## [To do]
Please copy every line of the data in which the string "white" appears.
Data section section start
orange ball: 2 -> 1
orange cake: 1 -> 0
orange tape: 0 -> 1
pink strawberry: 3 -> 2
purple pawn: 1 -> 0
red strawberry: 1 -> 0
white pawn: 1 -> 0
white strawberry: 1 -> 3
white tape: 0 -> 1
Data section section end
Data section section start
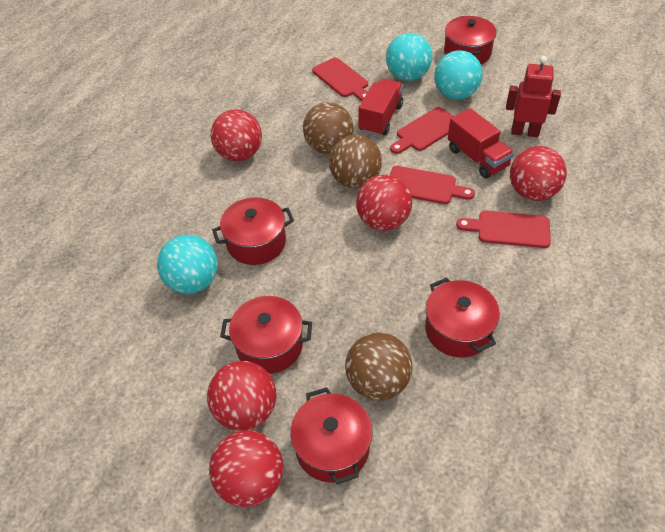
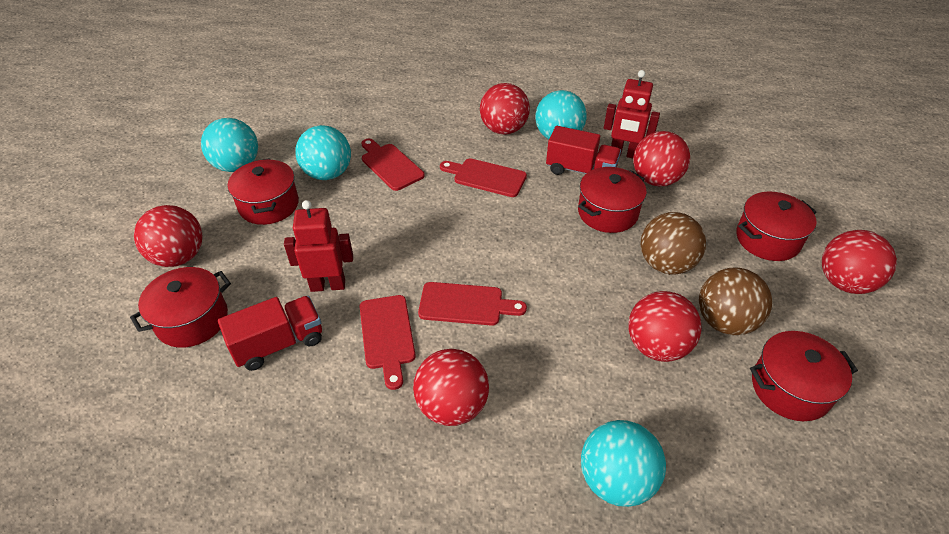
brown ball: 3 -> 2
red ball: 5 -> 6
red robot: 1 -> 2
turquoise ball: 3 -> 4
Data section section end
## [Exercise answer]
white pawn: 1 -> 0
white strawberry: 1 -> 3
white tape: 0 -> 1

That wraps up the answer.